Multi-step shape edit data:
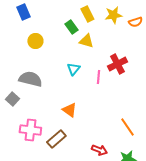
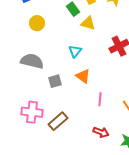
pink line: (98, 77) -> (100, 99), moved
gray square: (12, 99) -> (55, 81), moved, turned 32
orange triangle: (69, 110) -> (83, 76), moved

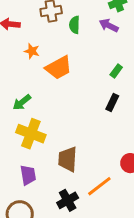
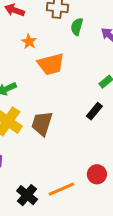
brown trapezoid: (68, 159) -> (42, 123), moved
black cross: (68, 200) -> (27, 195), turned -35

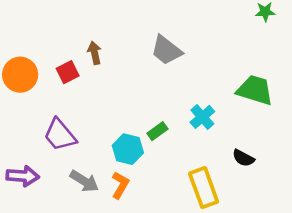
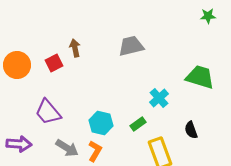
gray trapezoid: (166, 50) -> (131, 46), turned 128
green rectangle: (157, 131) -> (138, 124), moved
black semicircle: (243, 158) -> (191, 130), turned 42

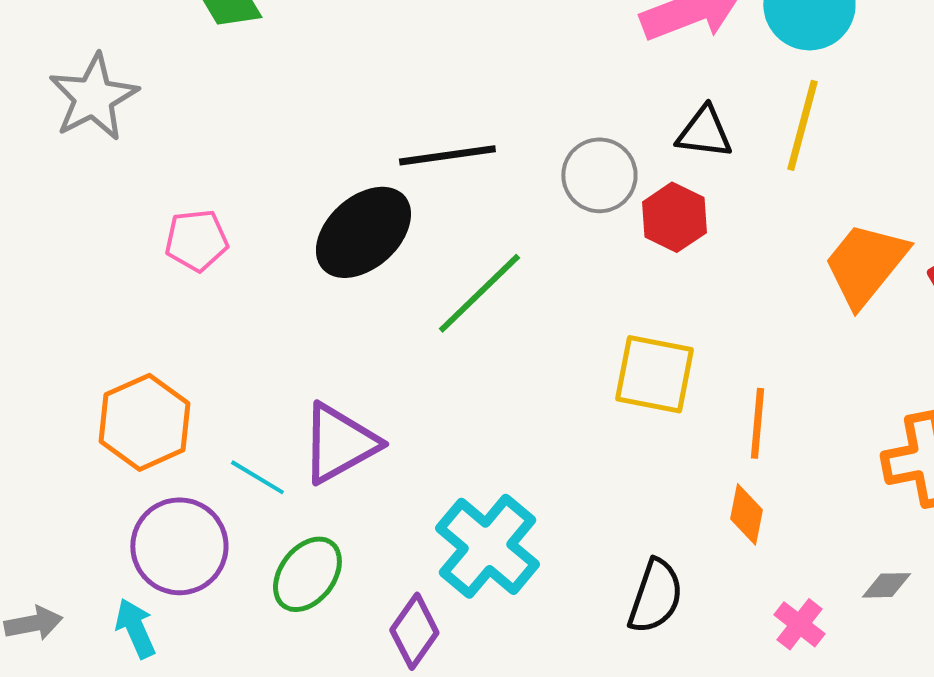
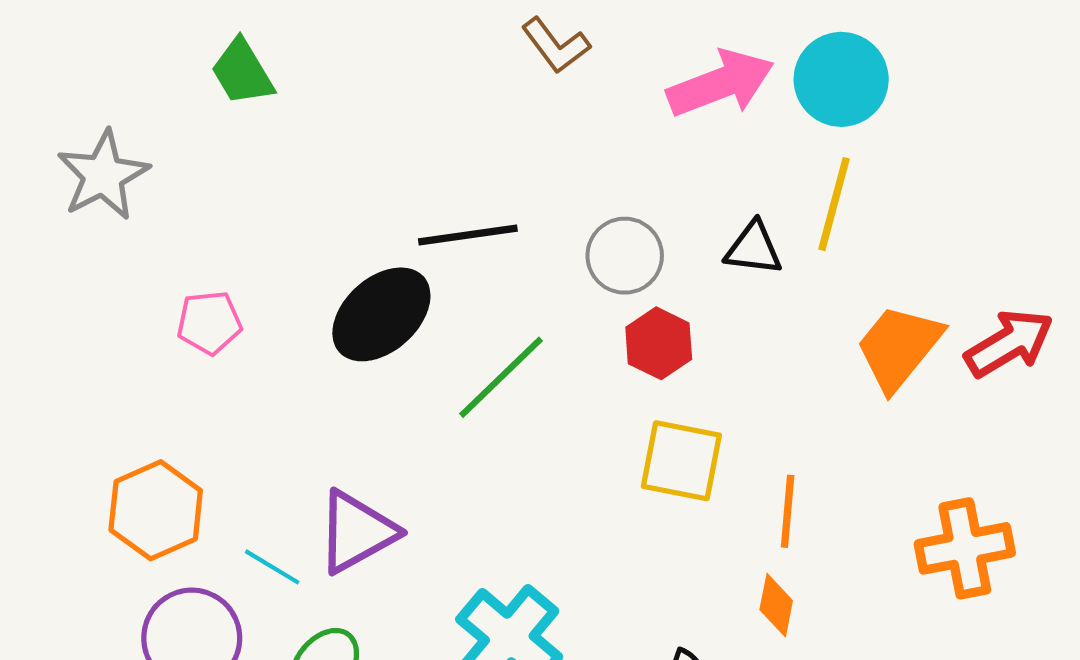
black triangle: (704, 132) -> (754, 248), moved
red hexagon: (674, 217) -> (659, 343), moved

Exercise directions » The whole of the data needs to be copied word for word, though not its pictures.

Expected output »
pink line: (98, 77) -> (100, 99), moved
gray square: (12, 99) -> (55, 81), moved, turned 32
orange triangle: (69, 110) -> (83, 76), moved

brown trapezoid: (68, 159) -> (42, 123), moved
black cross: (68, 200) -> (27, 195), turned -35

gray trapezoid: (166, 50) -> (131, 46), turned 128
green rectangle: (157, 131) -> (138, 124), moved
black semicircle: (243, 158) -> (191, 130), turned 42

black triangle: (704, 132) -> (754, 248), moved
red hexagon: (674, 217) -> (659, 343), moved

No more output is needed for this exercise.